■ WHAT THE TASK REQUIRES ■
Write out exactly, and only, the lines below from the line with "RFID1 pin MISO: D5 -> D6" through the line with "RFID1 pin IRQ: D7 -> RX"; pictures do not belong in the copy.

■ STUDY MATERIAL ■
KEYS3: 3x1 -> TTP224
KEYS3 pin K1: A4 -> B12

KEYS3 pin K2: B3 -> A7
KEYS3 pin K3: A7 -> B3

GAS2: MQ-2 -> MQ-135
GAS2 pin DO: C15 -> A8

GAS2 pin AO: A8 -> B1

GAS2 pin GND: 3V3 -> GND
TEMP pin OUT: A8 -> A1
...
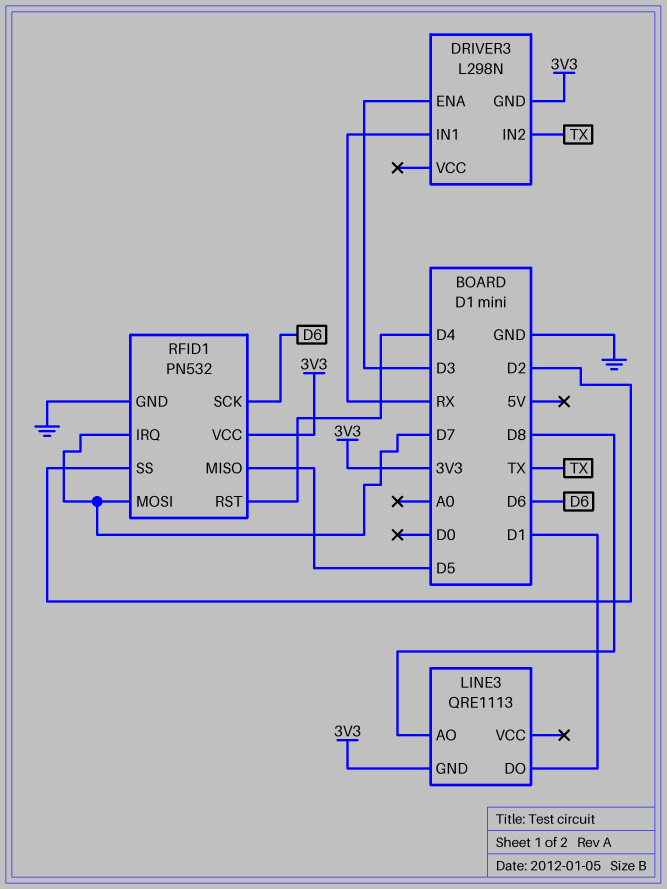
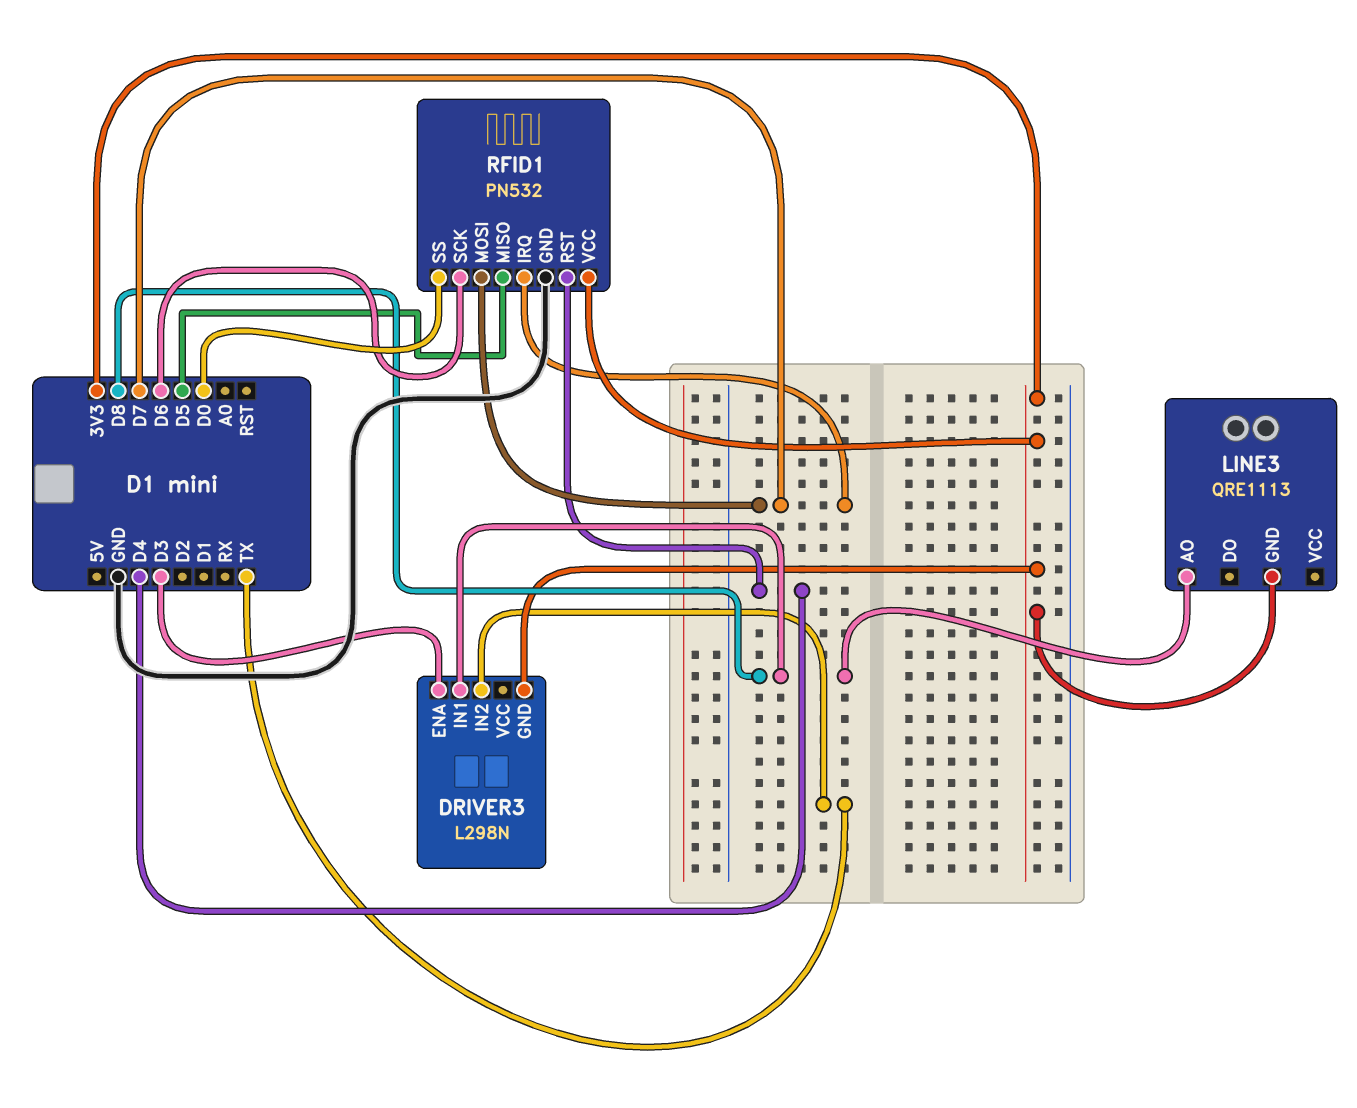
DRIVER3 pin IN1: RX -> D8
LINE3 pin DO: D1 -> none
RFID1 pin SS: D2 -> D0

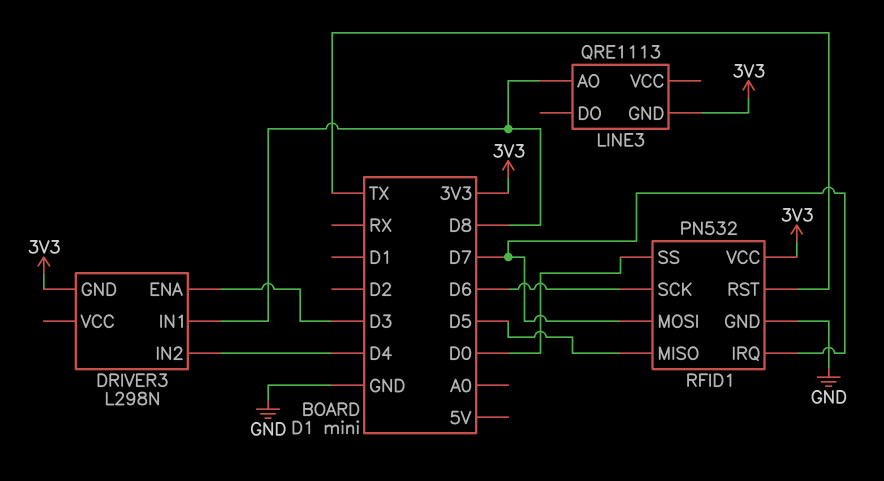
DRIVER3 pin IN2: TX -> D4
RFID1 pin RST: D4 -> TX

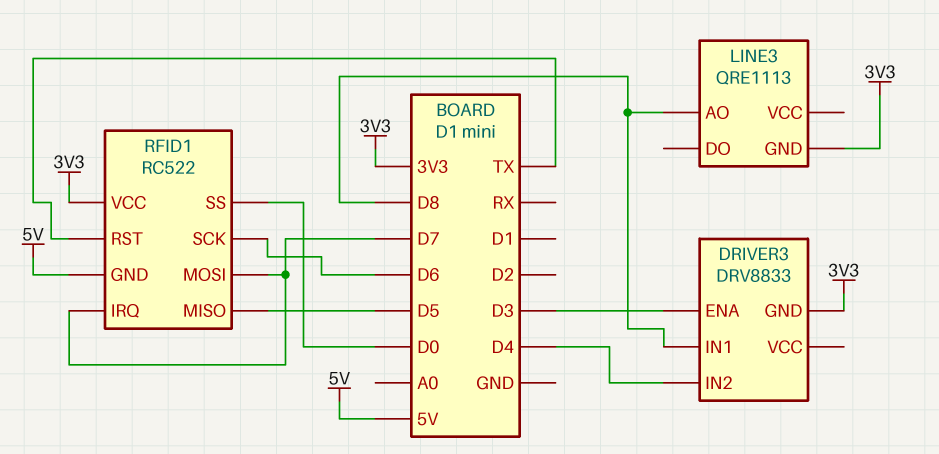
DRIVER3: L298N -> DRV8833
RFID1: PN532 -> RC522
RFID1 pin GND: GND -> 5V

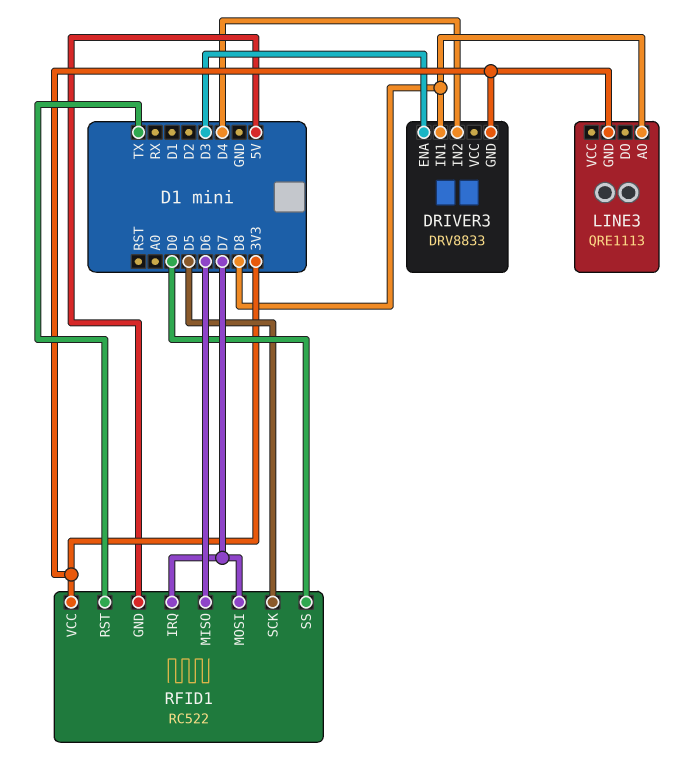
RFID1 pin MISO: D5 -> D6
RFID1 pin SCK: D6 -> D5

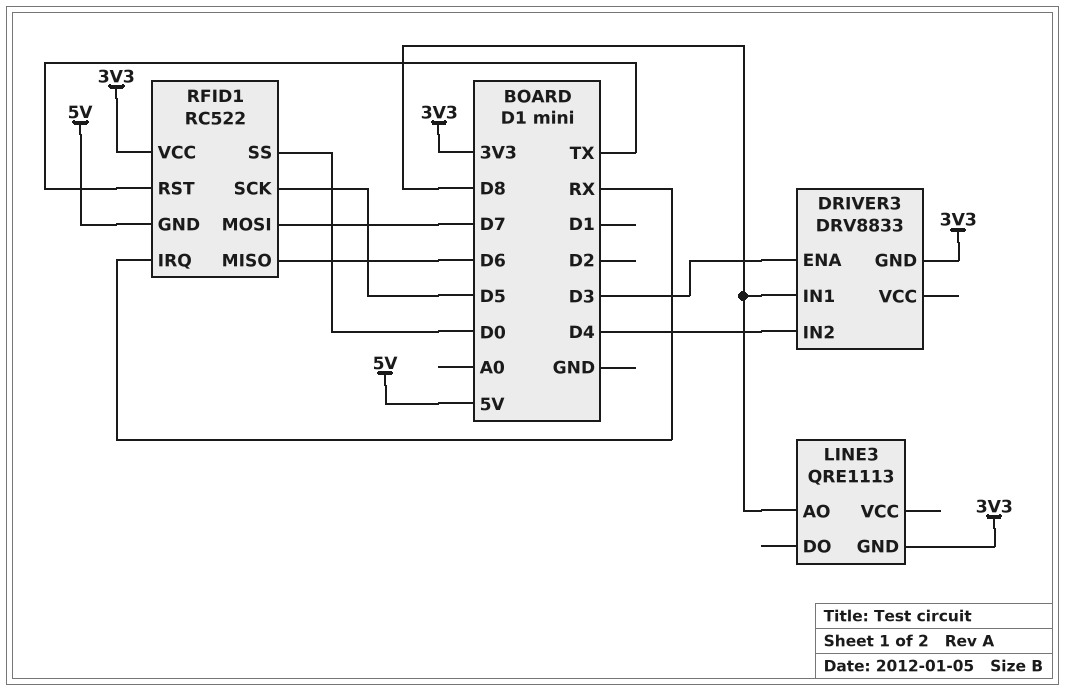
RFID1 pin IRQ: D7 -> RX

■ ANSWER BOX ■
RFID1 pin MISO: D5 -> D6
RFID1 pin SCK: D6 -> D5

RFID1 pin IRQ: D7 -> RX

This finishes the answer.